◆ EXERCISE BRIEF
Retype exactly what appears below from the line containing "S3: none -> switch (N19, VA)" down to the line containing "C1: 100nF (GND, N3) -> 100nF (GND, VA)", keeping both end lines. Do not include pictures.

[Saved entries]
=====
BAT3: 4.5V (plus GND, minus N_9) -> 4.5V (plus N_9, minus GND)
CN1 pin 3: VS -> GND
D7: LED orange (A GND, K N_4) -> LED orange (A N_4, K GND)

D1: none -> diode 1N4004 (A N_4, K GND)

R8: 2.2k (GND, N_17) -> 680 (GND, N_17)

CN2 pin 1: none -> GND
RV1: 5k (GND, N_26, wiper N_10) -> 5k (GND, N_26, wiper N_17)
=====
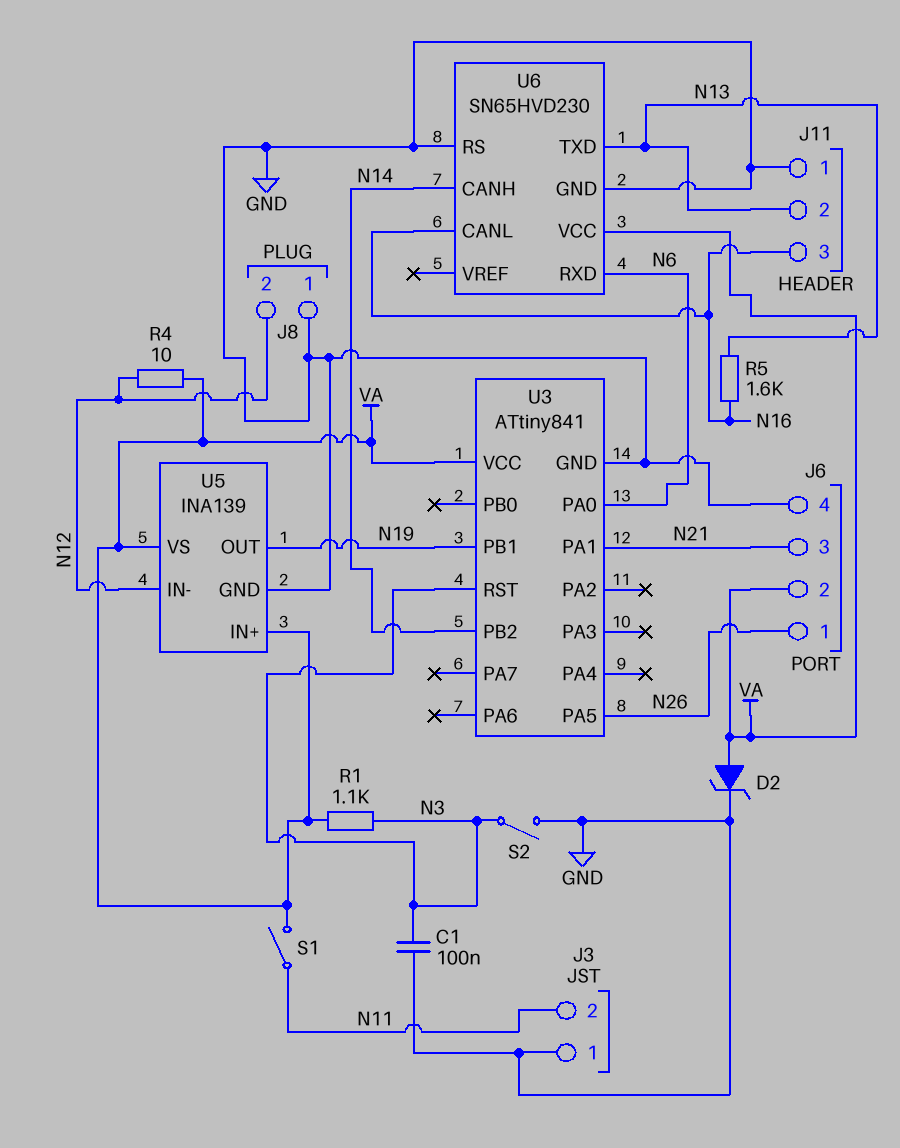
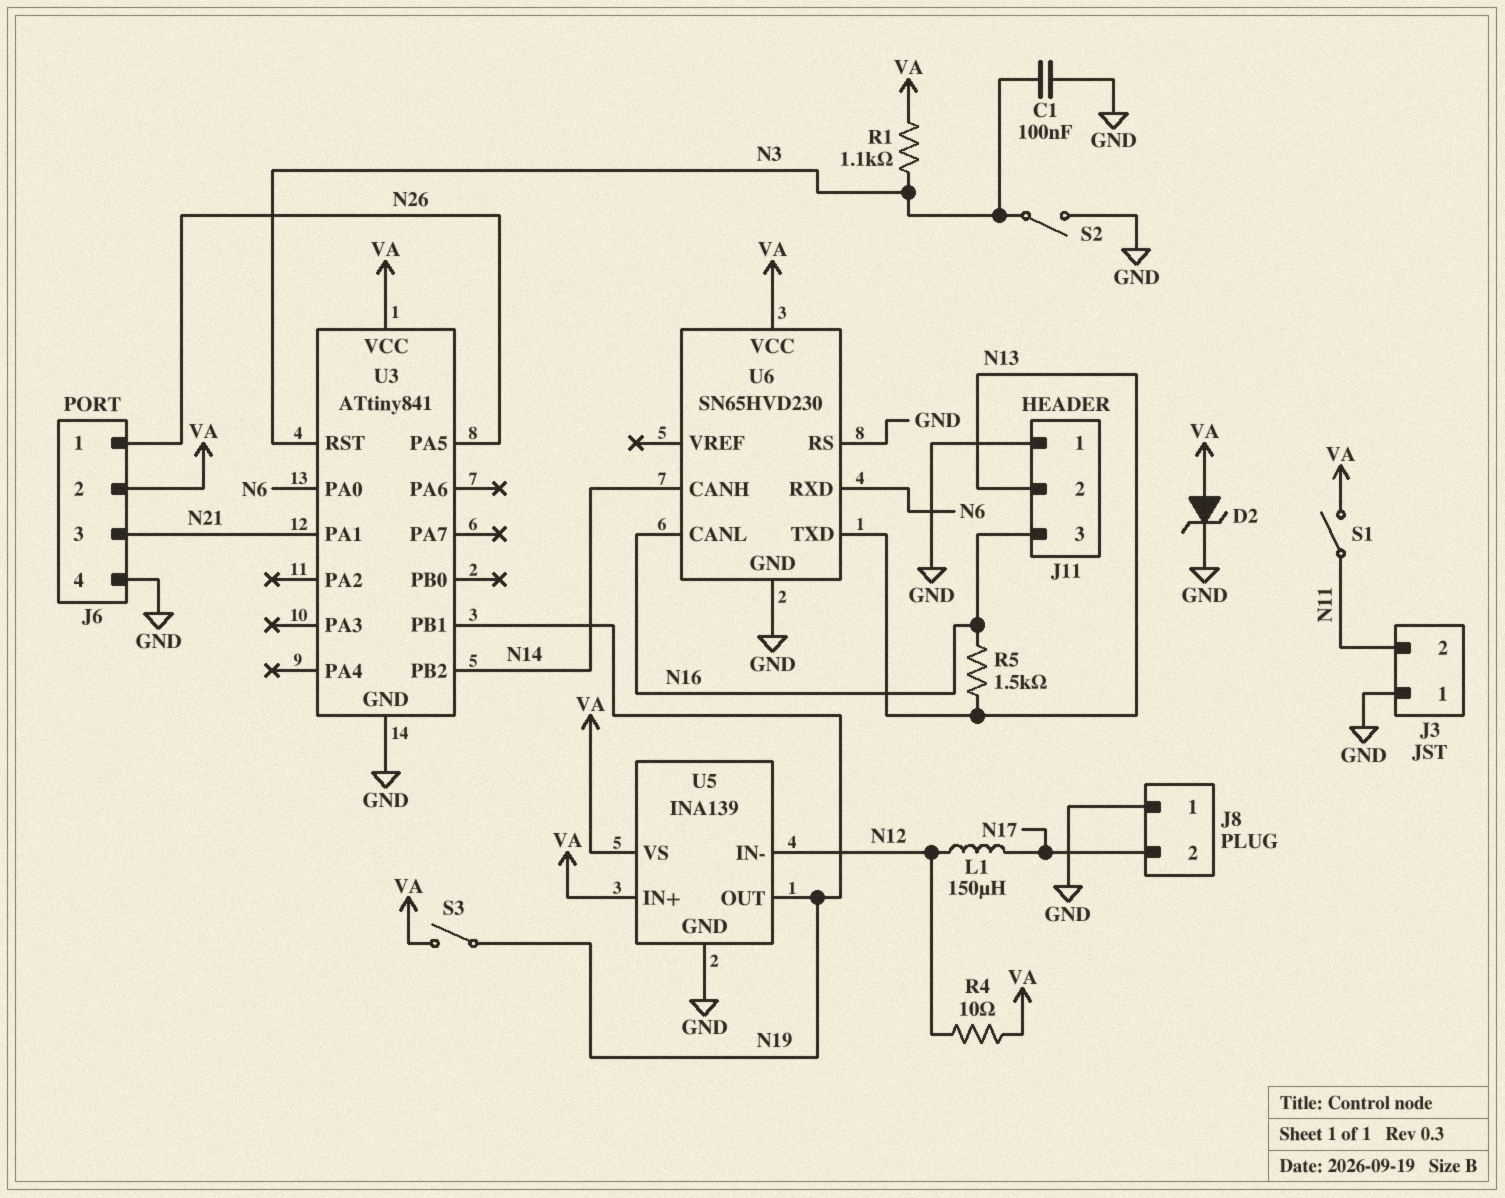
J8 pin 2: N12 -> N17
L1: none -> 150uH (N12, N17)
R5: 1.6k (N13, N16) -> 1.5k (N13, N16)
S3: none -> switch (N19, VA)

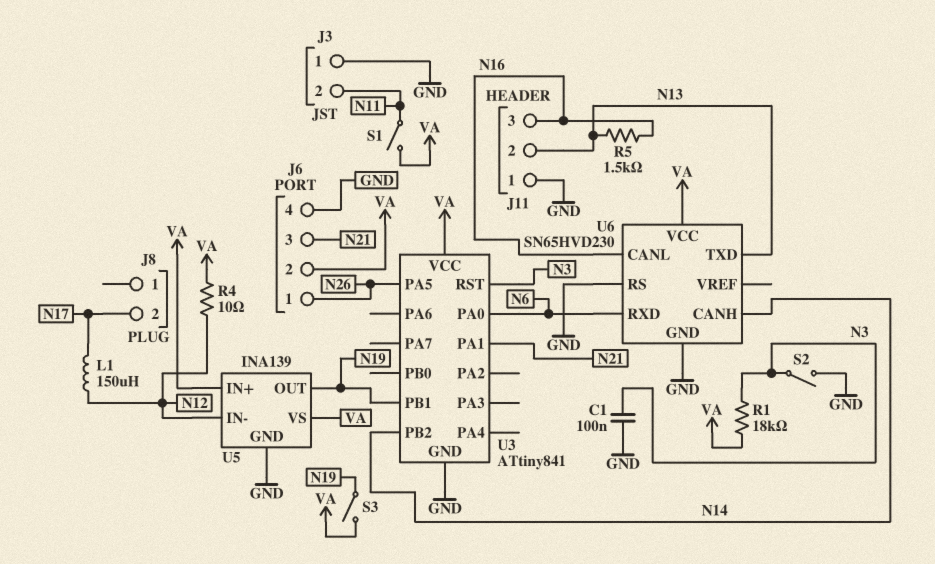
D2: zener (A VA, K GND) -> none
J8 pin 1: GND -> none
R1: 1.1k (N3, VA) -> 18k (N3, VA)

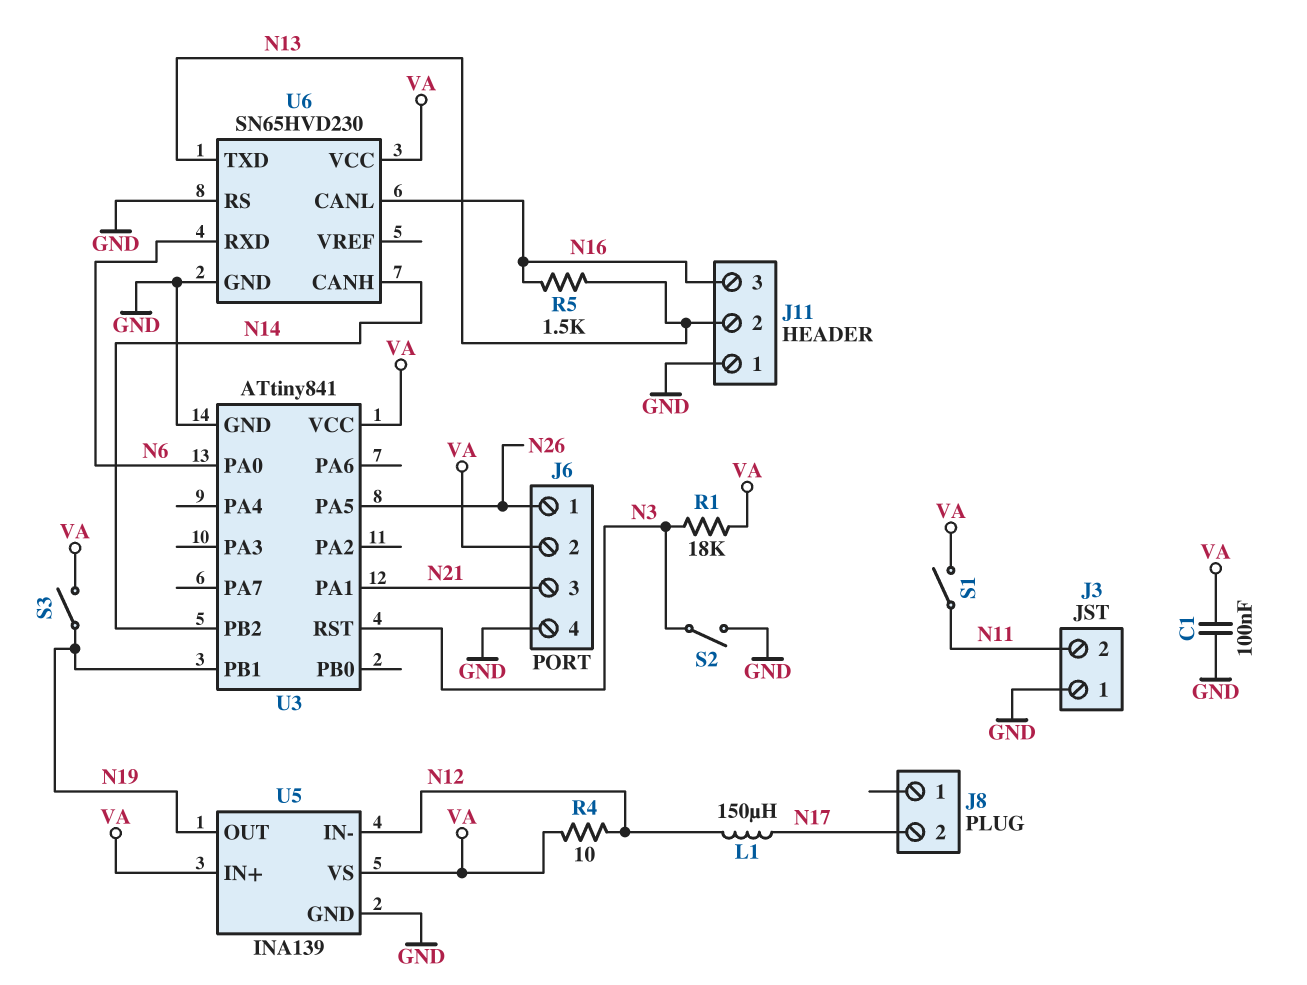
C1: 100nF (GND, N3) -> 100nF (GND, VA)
=====
◆ ANSWER TO THE EXERCISE
S3: none -> switch (N19, VA)

D2: zener (A VA, K GND) -> none
J8 pin 1: GND -> none
R1: 1.1k (N3, VA) -> 18k (N3, VA)

C1: 100nF (GND, N3) -> 100nF (GND, VA)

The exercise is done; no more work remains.